The entire listing that follows must be repeated exactly, pictures excluded.

Material provided:
────────────────────────────────────────

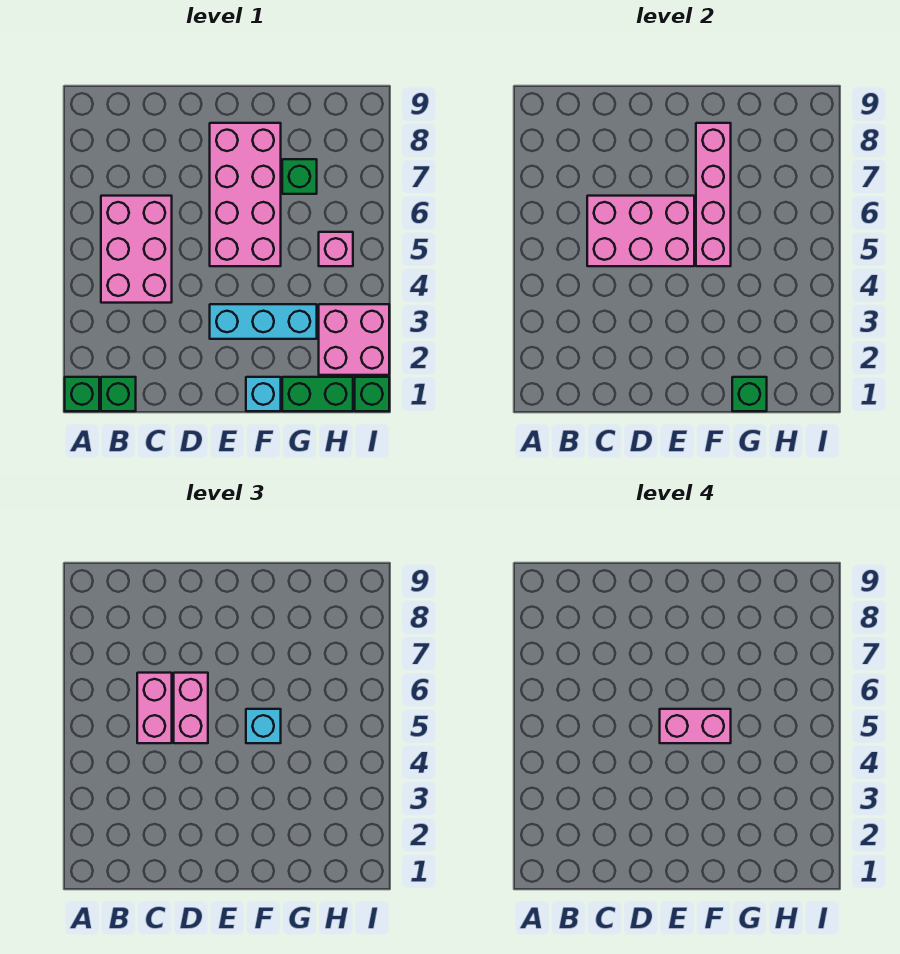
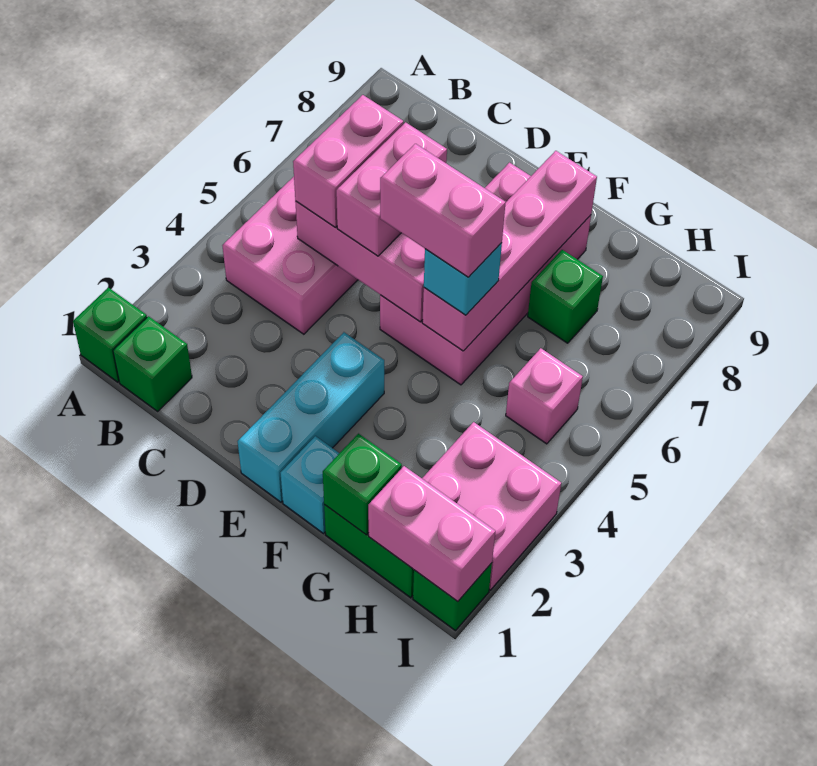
cyan brick E3:G3 level 1 -> cyan brick E1:E3 level 1
none -> pink brick H1:I1 level 2

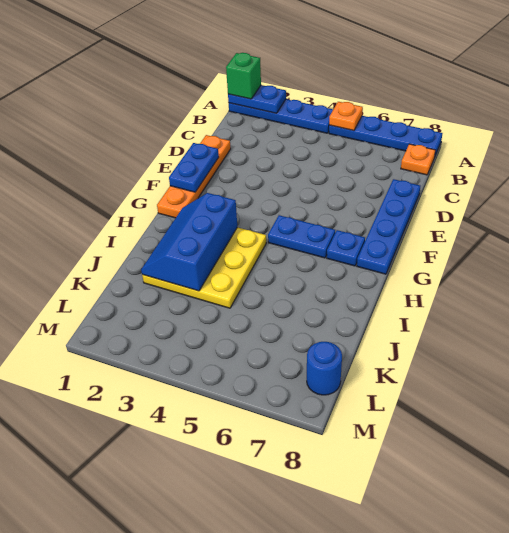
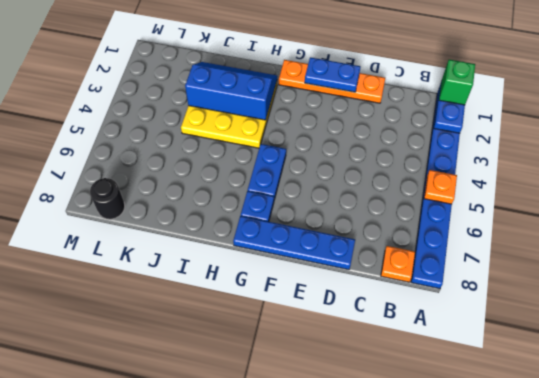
blue round brick L8 level 1 -> black round brick L8 level 1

────────────────────────────────────────

Response for this exercise:
cyan brick E3:G3 level 1 -> cyan brick E1:E3 level 1
none -> pink brick H1:I1 level 2

blue round brick L8 level 1 -> black round brick L8 level 1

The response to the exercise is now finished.